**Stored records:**
— Start —
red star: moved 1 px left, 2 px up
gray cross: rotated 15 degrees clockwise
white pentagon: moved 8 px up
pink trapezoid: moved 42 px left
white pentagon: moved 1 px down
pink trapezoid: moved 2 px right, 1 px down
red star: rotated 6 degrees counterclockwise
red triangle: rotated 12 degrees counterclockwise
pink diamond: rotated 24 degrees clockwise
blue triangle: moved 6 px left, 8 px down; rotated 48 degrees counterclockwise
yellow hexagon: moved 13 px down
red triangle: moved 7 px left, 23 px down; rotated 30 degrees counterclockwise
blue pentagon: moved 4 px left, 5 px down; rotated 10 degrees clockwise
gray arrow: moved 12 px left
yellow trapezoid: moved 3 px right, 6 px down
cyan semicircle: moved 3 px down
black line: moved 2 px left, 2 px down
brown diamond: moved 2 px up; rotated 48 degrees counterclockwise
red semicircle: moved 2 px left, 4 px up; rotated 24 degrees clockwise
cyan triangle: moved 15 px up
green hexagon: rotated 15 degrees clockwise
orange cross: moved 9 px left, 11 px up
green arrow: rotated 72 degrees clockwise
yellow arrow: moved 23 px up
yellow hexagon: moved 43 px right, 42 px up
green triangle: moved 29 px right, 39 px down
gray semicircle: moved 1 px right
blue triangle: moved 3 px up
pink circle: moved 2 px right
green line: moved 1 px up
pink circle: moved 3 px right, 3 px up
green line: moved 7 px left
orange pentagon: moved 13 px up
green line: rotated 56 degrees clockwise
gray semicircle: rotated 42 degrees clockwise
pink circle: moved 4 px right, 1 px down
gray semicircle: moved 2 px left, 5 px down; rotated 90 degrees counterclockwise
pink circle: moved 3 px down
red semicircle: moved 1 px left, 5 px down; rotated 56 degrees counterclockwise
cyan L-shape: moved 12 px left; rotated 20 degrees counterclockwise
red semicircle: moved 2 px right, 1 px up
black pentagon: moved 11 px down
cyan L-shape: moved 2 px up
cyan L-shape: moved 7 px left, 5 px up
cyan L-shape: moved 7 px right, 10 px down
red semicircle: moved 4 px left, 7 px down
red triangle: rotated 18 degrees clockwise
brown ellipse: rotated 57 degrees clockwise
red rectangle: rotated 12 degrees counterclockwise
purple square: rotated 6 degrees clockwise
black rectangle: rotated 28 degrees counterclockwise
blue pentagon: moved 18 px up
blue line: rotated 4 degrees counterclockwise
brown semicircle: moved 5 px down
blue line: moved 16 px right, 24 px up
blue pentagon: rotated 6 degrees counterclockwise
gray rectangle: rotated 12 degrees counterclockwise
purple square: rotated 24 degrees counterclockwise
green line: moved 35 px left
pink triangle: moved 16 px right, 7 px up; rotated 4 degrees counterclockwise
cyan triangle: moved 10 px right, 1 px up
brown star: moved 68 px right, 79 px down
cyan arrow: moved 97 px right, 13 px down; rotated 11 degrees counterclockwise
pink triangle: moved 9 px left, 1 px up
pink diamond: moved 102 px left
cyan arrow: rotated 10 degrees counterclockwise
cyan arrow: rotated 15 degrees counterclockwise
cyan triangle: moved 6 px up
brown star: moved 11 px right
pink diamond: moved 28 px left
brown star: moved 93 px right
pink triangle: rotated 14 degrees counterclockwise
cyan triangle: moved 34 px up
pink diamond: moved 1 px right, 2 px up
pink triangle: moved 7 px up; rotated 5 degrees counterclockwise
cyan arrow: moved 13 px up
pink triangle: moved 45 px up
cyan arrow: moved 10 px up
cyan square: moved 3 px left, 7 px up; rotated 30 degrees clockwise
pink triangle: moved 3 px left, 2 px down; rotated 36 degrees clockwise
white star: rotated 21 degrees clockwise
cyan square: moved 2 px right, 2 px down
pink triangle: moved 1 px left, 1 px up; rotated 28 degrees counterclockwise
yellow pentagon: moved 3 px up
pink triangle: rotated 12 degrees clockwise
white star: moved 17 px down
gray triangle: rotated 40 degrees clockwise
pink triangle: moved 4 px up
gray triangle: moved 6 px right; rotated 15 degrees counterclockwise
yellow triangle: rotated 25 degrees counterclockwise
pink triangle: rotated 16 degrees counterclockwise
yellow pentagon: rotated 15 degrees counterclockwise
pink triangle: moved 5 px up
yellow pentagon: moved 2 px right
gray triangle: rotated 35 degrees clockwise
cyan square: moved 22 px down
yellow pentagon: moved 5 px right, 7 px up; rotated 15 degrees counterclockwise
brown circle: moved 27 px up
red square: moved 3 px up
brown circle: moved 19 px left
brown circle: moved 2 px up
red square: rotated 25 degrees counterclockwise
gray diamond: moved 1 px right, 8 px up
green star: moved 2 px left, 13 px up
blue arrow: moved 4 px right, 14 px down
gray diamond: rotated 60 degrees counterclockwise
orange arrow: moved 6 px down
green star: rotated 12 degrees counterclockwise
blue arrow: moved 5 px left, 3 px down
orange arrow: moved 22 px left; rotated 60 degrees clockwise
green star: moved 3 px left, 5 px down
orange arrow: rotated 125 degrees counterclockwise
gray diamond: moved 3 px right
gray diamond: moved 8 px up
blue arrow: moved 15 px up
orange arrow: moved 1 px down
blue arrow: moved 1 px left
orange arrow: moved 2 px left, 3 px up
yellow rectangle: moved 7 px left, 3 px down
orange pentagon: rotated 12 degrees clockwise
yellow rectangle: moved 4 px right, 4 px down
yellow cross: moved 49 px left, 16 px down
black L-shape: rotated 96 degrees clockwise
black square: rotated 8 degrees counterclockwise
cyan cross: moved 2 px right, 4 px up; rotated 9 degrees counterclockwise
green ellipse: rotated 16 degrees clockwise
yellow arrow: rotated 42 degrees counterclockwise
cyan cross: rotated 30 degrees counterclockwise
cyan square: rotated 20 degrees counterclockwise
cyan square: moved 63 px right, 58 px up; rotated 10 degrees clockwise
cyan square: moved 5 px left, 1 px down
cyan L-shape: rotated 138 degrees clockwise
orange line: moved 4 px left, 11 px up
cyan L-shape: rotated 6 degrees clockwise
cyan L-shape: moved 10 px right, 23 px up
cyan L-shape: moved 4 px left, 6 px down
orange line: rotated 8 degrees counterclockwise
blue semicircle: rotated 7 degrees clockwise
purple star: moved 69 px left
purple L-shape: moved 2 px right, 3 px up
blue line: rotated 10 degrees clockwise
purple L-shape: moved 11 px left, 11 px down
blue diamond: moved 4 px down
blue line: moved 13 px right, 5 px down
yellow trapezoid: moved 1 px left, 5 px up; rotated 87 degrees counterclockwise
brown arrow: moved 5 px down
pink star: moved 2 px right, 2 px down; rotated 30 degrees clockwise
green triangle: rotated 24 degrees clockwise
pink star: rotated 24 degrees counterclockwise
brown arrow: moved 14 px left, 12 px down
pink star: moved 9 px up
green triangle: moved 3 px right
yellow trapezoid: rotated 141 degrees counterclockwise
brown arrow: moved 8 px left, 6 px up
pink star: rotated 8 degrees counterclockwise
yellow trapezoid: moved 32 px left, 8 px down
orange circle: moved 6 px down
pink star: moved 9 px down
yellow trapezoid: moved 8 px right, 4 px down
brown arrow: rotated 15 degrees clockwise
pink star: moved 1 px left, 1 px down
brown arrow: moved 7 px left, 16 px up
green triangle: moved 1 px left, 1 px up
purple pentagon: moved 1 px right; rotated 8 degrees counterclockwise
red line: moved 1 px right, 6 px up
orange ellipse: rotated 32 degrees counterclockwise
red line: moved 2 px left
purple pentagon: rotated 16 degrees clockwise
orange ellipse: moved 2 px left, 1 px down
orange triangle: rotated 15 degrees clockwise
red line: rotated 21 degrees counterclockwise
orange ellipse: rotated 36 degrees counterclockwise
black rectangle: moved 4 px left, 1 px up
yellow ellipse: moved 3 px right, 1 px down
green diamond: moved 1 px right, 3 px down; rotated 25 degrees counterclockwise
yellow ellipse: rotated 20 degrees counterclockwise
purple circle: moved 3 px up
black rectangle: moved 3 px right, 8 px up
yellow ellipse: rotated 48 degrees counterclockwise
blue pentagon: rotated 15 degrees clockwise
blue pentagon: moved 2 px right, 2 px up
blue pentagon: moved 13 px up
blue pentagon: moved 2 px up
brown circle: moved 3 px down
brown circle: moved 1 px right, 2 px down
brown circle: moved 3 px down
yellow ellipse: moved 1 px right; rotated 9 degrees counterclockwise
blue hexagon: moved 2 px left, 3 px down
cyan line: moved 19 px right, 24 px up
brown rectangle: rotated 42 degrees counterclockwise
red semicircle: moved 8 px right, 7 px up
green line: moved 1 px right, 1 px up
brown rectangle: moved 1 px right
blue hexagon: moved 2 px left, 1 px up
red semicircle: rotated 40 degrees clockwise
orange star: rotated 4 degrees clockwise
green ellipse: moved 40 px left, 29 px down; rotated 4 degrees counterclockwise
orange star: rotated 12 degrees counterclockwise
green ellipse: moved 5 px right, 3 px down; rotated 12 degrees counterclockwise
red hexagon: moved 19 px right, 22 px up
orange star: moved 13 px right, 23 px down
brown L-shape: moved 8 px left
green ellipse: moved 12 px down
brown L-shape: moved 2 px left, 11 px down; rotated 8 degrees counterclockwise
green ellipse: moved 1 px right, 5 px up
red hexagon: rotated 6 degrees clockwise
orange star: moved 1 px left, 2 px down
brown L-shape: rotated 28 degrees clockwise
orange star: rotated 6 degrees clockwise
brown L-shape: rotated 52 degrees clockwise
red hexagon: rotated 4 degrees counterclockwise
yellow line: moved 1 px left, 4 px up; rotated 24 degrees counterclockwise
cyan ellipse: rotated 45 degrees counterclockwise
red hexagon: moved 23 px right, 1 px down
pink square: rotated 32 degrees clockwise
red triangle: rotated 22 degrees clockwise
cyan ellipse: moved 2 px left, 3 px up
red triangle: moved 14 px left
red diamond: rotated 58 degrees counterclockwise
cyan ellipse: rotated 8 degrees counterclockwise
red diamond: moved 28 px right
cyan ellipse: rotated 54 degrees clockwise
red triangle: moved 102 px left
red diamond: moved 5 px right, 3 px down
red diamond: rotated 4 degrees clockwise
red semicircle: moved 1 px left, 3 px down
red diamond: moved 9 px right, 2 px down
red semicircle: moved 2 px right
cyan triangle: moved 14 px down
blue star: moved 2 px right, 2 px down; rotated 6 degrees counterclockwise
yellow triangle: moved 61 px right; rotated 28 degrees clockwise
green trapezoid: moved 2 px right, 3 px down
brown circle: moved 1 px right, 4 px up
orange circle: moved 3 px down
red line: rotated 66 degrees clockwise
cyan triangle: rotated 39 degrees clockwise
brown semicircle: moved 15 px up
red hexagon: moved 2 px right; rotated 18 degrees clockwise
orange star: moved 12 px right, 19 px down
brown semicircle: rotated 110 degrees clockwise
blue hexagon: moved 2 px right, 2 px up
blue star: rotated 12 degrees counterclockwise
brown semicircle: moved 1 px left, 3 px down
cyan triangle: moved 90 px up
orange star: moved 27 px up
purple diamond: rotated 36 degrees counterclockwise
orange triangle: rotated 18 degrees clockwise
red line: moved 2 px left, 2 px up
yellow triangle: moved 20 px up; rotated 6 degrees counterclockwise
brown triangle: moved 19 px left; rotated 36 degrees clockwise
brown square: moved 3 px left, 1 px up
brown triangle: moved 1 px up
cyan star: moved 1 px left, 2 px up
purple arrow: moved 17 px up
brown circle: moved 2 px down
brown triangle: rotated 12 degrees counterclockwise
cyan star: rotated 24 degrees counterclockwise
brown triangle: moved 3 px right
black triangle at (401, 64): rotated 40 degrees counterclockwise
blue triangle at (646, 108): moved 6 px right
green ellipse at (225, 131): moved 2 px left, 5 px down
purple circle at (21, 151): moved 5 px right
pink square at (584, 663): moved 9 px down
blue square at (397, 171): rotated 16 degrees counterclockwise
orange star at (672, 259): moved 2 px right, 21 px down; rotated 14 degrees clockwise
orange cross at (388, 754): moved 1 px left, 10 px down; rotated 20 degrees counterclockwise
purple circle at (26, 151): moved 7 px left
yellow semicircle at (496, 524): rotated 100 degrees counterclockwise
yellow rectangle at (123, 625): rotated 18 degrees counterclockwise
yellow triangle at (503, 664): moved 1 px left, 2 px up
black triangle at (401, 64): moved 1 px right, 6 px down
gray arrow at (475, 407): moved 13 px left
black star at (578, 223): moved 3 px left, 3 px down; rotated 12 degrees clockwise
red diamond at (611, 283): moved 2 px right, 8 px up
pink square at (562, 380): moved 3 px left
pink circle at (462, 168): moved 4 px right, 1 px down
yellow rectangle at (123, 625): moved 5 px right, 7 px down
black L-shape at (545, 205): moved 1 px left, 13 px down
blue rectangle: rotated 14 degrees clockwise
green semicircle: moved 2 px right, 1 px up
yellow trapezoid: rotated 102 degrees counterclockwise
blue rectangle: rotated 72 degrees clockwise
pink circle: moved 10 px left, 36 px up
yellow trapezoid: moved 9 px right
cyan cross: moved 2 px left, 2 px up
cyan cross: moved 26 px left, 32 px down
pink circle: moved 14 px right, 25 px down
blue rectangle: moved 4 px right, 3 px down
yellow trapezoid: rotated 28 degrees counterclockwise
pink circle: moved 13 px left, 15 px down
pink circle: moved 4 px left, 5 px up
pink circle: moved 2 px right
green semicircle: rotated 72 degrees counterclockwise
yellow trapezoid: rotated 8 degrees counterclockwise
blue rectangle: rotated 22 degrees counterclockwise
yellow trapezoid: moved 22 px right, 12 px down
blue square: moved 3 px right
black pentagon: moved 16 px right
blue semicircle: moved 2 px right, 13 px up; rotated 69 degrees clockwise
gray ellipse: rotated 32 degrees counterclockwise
— End —
**Goal of the exercise:**
Put into a JSON list of strings the lines from the start of the records up to and including the line containing "blue pentagon: moved 4", one string per line, with blank lines omitted.

**Written answer:**
[
  "red star: moved 1 px left, 2 px up",
  "gray cross: rotated 15 degrees clockwise",
  "white pentagon: moved 8 px up",
  "pink trapezoid: moved 42 px left",
  "white pentagon: moved 1 px down",
  "pink trapezoid: moved 2 px right, 1 px down",
  "red star: rotated 6 degrees counterclockwise",
  "red triangle: rotated 12 degrees counterclockwise",
  "pink diamond: rotated 24 degrees clockwise",
  "blue triangle: moved 6 px left, 8 px down; rotated 48 degrees counterclockwise",
  "yellow hexagon: moved 13 px down",
  "red triangle: moved 7 px left, 23 px down; rotated 30 degrees counterclockwise",
  "blue pentagon: moved 4 px left, 5 px down; rotated 10 degrees clockwise"
]